Task inputs:
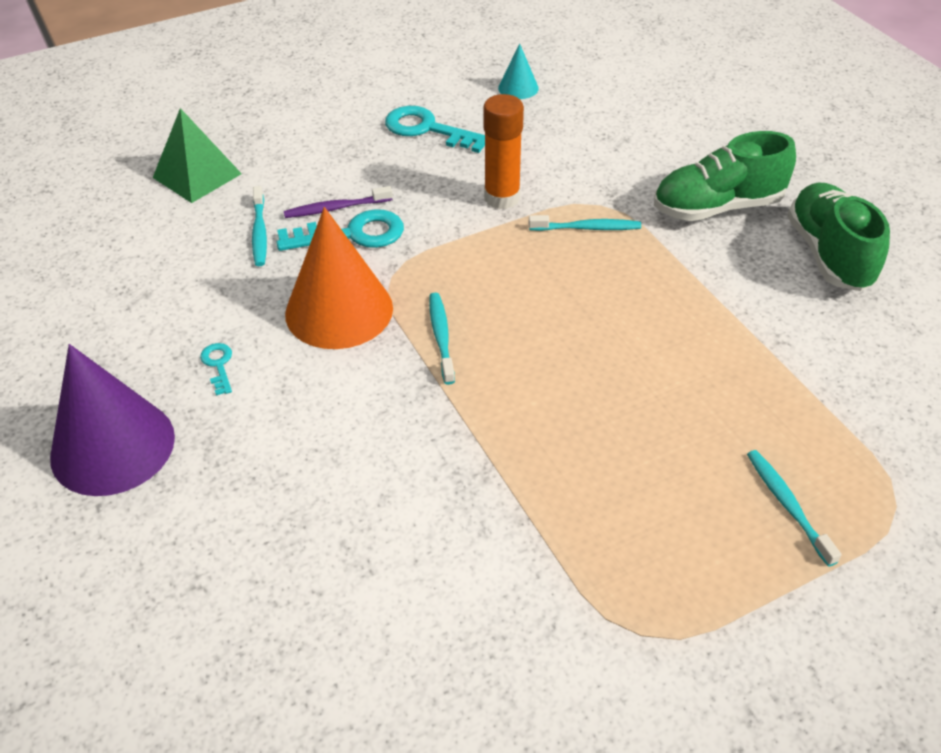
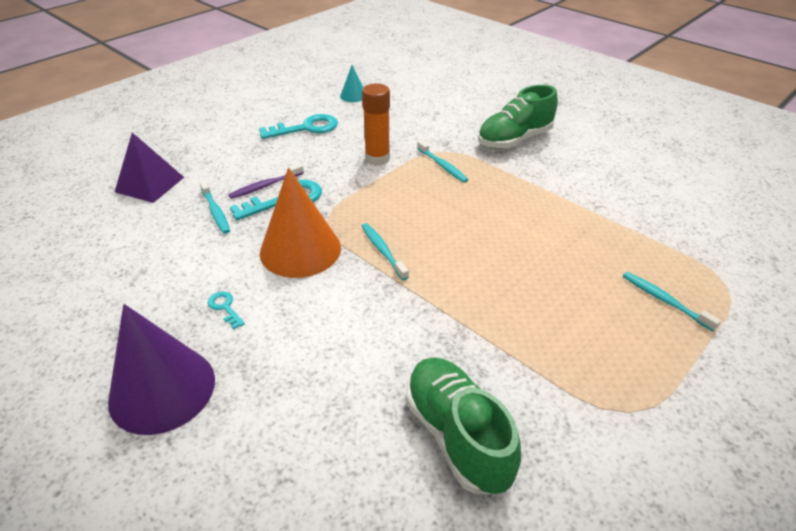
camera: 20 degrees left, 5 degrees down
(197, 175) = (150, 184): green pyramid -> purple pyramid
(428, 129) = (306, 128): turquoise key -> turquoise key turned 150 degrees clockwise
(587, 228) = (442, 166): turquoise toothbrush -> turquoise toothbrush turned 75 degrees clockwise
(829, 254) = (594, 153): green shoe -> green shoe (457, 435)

Work item: Although the records above contain pictures, the copy should hold only the lines from their start through the line containing "(428, 129) = (306, 128): turquoise", each exactly as written, and none of the pictures.

Result for this exercise:
camera: 20 degrees left, 5 degrees down
(197, 175) = (150, 184): green pyramid -> purple pyramid
(428, 129) = (306, 128): turquoise key -> turquoise key turned 150 degrees clockwise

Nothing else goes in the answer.